• _What you are asked to do_
From the listing below, copy only the lines running from the line that contains "pink 1x3 tile [315,89,407,136]" to the line that contains "purple 1x1 round brick [209,161,240,209]", both included.

• _Material shown_
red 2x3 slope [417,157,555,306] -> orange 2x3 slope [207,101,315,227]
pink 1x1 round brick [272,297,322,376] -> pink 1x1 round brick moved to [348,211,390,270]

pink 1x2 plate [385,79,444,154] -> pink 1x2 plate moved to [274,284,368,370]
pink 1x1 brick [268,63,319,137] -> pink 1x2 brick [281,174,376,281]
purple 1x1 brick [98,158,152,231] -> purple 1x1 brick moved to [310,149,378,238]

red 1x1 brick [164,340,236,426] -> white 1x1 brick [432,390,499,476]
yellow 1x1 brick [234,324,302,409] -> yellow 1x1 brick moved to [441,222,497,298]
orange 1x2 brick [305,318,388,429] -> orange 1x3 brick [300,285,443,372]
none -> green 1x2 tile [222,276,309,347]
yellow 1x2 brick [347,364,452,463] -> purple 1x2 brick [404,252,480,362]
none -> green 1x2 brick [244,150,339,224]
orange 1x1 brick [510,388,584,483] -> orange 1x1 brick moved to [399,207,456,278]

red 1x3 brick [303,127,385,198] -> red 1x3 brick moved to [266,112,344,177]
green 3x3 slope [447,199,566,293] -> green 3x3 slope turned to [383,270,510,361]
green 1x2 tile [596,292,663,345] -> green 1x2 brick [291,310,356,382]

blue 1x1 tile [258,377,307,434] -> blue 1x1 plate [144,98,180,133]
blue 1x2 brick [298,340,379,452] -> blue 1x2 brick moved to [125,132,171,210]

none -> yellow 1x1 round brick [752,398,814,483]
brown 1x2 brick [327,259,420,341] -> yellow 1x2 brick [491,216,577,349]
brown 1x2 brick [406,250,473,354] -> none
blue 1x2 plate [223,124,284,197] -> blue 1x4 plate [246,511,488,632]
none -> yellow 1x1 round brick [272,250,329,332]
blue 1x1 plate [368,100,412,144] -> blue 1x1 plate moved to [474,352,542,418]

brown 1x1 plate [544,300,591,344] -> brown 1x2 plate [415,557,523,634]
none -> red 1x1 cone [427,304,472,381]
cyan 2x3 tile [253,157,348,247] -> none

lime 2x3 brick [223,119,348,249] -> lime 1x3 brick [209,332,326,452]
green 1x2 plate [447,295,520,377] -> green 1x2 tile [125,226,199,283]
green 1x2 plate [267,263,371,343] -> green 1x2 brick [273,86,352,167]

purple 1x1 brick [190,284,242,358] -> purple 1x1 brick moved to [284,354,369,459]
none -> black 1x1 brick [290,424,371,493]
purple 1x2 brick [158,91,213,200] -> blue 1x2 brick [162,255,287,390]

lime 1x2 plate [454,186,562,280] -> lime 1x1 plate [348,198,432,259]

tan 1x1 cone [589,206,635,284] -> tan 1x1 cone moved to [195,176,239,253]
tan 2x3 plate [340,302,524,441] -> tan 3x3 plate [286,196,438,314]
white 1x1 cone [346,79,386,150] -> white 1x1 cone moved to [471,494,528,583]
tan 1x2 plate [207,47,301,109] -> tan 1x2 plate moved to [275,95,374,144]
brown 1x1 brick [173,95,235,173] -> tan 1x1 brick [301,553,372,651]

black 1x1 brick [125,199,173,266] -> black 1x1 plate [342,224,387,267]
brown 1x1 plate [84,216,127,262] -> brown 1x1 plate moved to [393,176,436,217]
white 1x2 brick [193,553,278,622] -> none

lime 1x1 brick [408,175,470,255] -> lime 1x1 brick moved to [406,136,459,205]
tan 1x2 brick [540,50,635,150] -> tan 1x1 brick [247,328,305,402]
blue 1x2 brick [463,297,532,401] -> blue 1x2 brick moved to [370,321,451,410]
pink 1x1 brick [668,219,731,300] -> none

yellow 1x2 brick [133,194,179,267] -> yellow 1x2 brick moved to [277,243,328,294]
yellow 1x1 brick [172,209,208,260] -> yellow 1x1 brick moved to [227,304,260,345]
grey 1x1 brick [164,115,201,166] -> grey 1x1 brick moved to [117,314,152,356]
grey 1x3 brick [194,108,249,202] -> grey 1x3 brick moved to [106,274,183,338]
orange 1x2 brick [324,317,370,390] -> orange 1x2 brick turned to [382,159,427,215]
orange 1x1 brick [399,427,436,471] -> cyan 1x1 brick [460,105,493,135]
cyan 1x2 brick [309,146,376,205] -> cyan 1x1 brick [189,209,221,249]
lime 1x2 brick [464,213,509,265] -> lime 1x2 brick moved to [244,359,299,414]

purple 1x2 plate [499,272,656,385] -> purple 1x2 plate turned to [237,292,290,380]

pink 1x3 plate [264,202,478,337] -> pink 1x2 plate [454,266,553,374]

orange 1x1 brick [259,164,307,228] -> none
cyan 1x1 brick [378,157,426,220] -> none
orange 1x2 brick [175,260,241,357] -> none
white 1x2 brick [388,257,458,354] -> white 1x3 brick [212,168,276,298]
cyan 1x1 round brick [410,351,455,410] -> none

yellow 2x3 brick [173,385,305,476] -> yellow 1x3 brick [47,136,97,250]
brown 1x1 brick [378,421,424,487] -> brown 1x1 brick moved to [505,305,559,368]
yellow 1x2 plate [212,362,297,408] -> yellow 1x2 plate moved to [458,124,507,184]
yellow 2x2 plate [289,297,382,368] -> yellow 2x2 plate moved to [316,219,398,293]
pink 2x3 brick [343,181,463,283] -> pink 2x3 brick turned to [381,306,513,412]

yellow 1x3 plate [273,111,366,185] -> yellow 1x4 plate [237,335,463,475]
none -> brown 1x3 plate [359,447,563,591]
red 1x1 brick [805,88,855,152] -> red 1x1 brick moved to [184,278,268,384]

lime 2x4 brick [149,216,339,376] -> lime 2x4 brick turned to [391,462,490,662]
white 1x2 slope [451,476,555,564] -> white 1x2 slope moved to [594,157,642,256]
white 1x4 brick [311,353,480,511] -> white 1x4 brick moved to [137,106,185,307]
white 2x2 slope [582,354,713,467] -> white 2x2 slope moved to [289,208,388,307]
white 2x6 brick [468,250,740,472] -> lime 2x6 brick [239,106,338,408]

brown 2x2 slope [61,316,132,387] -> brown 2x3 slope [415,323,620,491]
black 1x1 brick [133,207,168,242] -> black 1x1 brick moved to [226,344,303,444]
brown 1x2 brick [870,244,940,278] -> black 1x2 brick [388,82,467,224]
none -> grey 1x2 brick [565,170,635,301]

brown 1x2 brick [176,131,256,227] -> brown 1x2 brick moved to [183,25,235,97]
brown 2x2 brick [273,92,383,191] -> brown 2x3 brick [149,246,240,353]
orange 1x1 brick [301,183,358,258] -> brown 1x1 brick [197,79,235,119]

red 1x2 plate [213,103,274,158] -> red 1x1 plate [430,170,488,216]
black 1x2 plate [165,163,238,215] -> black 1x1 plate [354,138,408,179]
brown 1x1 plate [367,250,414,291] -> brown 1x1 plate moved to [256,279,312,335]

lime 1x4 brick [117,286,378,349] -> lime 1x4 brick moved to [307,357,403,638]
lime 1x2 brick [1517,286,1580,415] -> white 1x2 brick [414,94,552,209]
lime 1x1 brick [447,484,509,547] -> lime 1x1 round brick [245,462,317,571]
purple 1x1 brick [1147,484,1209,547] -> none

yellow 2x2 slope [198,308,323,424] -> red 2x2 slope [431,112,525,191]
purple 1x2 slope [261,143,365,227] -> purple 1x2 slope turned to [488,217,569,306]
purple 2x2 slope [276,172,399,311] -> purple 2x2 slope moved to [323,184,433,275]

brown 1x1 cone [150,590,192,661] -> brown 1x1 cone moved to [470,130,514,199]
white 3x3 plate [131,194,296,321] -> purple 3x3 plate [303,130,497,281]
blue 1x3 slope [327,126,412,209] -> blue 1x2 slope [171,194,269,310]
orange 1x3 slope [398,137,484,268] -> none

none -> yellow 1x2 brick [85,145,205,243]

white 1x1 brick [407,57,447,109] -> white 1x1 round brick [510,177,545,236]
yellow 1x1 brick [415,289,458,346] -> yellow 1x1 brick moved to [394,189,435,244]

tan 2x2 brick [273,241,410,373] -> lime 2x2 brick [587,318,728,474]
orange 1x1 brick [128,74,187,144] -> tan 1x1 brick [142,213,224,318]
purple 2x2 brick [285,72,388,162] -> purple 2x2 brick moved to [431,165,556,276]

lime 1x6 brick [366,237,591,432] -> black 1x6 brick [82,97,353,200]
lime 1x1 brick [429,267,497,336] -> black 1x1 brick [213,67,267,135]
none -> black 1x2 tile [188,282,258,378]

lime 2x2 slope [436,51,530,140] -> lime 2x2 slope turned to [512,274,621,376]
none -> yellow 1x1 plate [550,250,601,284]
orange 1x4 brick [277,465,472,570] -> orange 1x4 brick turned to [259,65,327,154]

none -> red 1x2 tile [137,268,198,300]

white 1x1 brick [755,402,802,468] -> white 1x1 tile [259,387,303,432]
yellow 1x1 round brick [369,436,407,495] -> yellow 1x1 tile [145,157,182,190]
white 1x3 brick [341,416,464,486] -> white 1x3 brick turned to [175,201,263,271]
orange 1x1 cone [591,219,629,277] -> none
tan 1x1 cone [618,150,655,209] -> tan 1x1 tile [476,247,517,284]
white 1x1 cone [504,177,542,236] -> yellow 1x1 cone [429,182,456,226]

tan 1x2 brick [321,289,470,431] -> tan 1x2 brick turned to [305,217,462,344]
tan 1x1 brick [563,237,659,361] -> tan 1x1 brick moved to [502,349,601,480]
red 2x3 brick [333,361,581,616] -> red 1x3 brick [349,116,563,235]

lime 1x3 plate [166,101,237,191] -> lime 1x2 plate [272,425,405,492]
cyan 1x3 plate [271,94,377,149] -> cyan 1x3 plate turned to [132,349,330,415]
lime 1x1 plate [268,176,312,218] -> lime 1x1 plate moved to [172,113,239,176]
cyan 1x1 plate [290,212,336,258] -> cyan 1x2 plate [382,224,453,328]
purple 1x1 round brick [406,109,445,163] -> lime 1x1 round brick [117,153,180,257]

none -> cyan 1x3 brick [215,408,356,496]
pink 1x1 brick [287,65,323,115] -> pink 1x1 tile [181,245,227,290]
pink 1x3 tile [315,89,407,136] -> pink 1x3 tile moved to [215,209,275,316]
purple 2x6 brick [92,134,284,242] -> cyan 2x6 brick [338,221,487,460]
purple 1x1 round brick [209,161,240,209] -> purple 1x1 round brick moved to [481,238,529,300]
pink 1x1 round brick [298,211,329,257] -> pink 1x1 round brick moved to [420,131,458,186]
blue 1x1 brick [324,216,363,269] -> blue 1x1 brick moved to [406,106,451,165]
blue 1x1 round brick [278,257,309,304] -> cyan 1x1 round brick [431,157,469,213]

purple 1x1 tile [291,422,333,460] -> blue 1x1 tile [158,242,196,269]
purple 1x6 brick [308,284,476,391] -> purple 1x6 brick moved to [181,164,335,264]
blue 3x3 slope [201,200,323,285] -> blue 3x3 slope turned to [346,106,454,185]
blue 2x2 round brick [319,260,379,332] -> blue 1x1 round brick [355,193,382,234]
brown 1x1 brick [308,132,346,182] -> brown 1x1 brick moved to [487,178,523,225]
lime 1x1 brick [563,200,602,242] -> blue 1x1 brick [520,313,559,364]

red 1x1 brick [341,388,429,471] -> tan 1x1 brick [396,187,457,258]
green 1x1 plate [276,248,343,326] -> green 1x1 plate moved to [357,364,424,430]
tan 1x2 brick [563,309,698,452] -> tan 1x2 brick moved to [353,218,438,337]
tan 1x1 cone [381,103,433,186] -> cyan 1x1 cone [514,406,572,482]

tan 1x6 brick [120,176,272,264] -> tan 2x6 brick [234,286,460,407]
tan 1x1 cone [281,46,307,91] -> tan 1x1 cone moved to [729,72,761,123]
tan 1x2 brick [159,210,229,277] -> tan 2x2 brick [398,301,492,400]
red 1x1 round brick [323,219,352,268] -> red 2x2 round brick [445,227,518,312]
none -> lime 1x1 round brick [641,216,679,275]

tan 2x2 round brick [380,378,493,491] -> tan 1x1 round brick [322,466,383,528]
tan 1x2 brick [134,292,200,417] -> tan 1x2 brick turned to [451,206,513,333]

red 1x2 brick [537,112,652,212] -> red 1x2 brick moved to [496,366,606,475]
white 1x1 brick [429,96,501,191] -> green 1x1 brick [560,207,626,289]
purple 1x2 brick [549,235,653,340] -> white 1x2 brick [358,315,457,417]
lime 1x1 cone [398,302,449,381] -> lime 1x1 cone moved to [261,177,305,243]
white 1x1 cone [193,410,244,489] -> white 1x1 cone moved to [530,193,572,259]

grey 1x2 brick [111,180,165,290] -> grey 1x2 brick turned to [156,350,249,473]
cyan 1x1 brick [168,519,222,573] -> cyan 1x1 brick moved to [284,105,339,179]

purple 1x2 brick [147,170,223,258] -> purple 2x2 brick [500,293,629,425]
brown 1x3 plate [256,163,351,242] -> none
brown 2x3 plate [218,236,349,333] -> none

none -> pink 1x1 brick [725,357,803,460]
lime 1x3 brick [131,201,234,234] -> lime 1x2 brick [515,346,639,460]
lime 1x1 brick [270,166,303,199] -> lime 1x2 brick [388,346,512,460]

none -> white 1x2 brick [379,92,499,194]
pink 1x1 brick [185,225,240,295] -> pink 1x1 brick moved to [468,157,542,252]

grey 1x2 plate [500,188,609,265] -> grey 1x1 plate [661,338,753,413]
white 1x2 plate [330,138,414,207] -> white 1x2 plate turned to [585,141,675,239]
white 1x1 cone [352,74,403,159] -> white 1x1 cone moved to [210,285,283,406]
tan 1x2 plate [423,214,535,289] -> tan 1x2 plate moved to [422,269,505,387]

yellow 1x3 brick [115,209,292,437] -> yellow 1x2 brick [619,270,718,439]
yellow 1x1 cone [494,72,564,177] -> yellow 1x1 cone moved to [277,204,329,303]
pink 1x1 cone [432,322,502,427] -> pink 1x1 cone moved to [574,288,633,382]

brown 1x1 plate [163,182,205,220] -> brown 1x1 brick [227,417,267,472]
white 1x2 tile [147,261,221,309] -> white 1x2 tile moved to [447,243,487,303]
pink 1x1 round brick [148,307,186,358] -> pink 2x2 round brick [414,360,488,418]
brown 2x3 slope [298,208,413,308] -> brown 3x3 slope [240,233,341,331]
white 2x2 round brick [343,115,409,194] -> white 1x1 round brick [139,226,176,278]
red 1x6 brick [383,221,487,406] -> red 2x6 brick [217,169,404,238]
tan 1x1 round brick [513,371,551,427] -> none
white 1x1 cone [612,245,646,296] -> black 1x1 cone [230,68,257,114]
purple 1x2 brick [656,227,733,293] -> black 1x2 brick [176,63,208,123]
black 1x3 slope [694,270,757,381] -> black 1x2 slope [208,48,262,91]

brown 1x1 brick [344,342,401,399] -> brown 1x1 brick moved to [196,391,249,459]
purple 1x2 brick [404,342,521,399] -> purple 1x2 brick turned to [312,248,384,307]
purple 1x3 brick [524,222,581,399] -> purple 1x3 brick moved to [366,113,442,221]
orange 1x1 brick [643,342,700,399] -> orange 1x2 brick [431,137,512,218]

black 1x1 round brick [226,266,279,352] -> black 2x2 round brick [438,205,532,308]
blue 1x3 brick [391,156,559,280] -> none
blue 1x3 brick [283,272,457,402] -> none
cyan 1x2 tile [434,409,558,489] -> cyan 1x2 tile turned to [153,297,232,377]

• _Exercise response_
pink 1x3 tile [315,89,407,136] -> pink 1x3 tile moved to [215,209,275,316]
purple 2x6 brick [92,134,284,242] -> cyan 2x6 brick [338,221,487,460]
purple 1x1 round brick [209,161,240,209] -> purple 1x1 round brick moved to [481,238,529,300]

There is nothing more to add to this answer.